(Beginning of Material for the task)
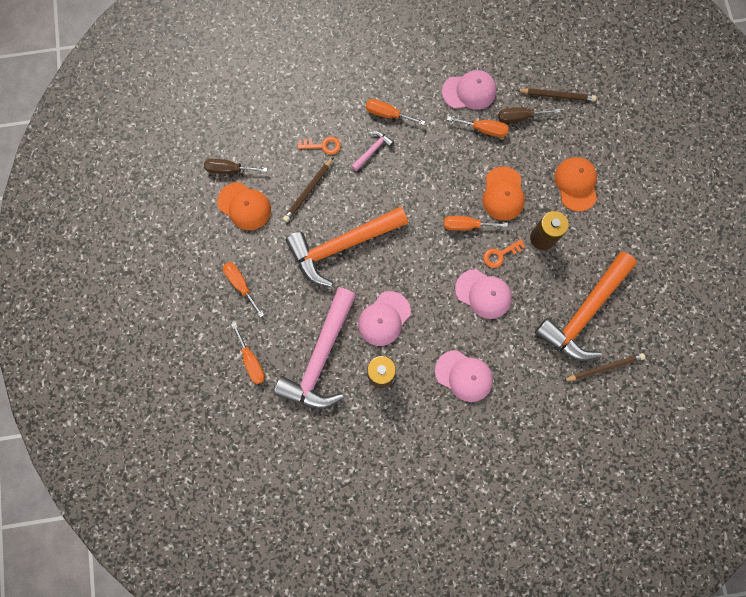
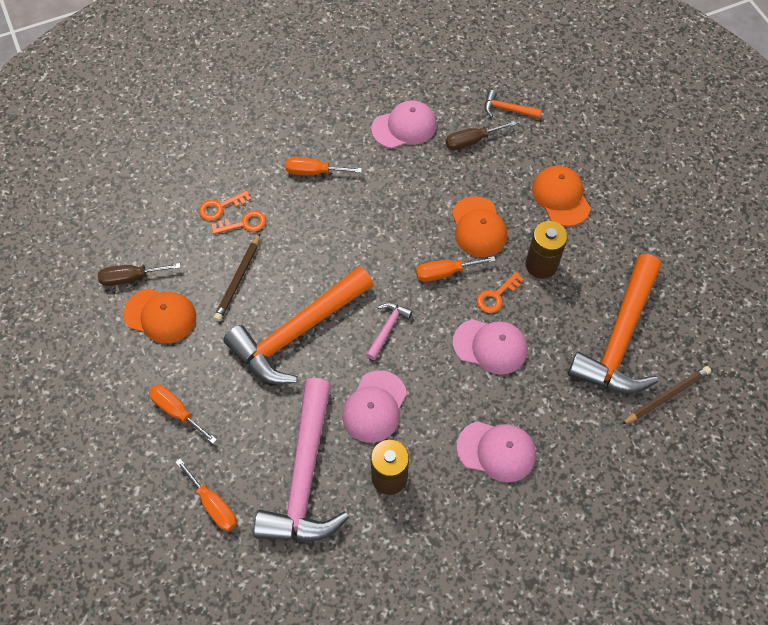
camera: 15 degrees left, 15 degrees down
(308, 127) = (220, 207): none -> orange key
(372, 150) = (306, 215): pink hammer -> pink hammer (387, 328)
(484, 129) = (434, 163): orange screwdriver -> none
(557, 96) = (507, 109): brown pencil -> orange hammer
(End of Material for the task)
#### What to work on
Write out exactly the lines from the line with "(484, 129) = (434, 163): orange" to the close of the listing above, including both of those lines.

#### Answer for the task
(484, 129) = (434, 163): orange screwdriver -> none
(557, 96) = (507, 109): brown pencil -> orange hammer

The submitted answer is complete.